# [Saved entries]
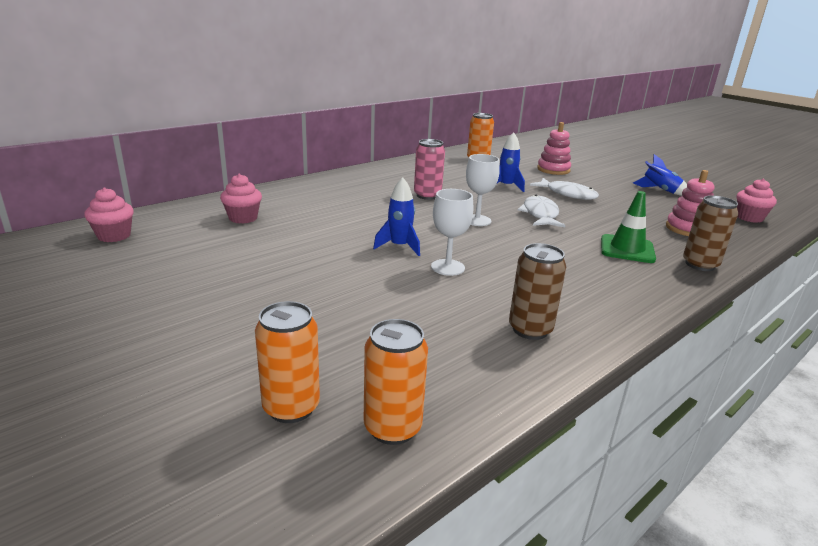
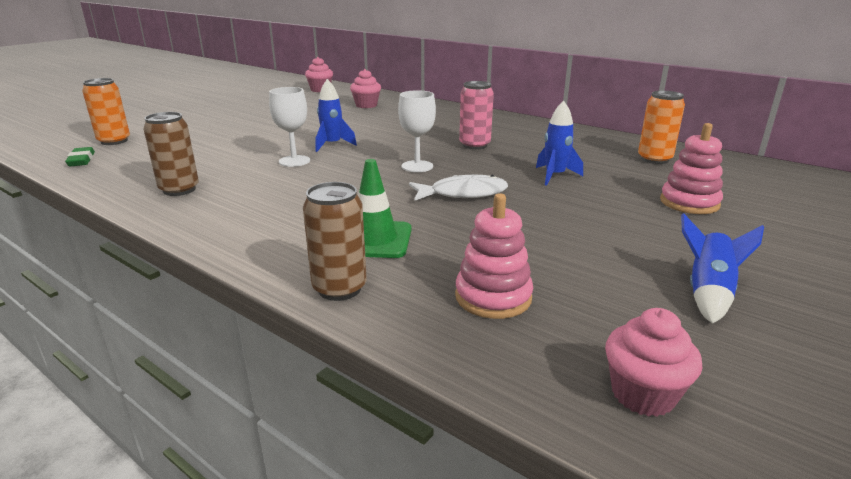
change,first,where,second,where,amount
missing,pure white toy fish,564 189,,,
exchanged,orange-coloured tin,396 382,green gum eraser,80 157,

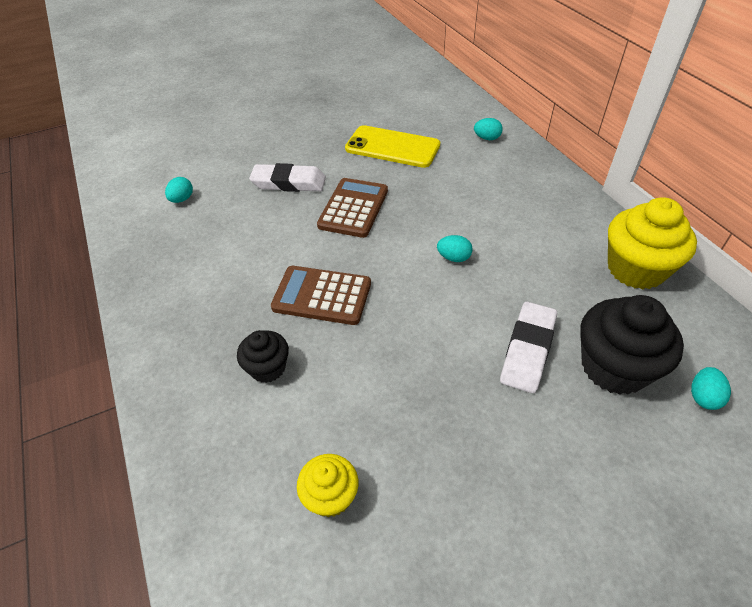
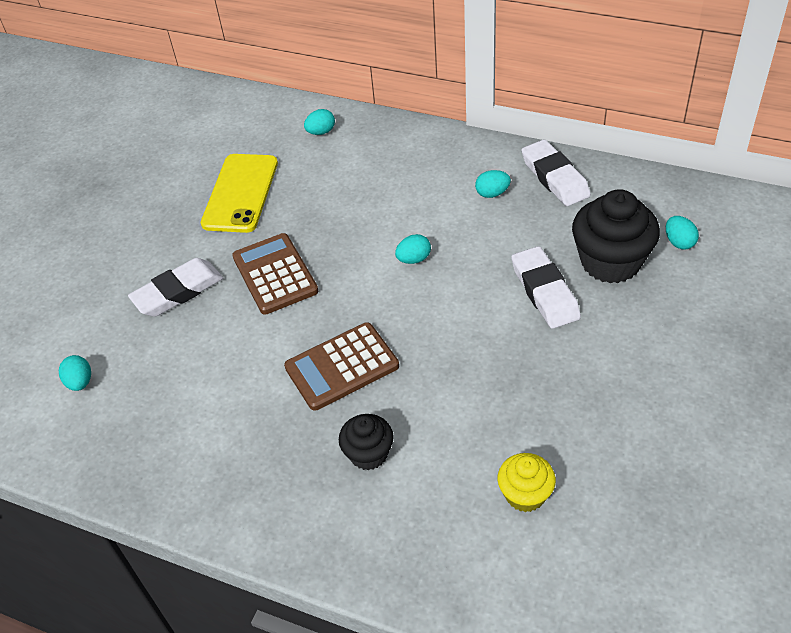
change,first,where,second,where,amount
spun,yellow smartphone,392 146,,239 193,60 degrees counterclockwise
exchanged,yellow fairy cake,652 243,pure white gum eraser,556 173,
appeared,,,turquoise egg,493 184,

# [WORK TO COMPLETE]
Omit the pictures. Output every record above word for word.

# [ANSWER]
change,first,where,second,where,amount
missing,pure white toy fish,564 189,,,
exchanged,orange-coloured tin,396 382,green gum eraser,80 157,

change,first,where,second,where,amount
spun,yellow smartphone,392 146,,239 193,60 degrees counterclockwise
exchanged,yellow fairy cake,652 243,pure white gum eraser,556 173,
appeared,,,turquoise egg,493 184,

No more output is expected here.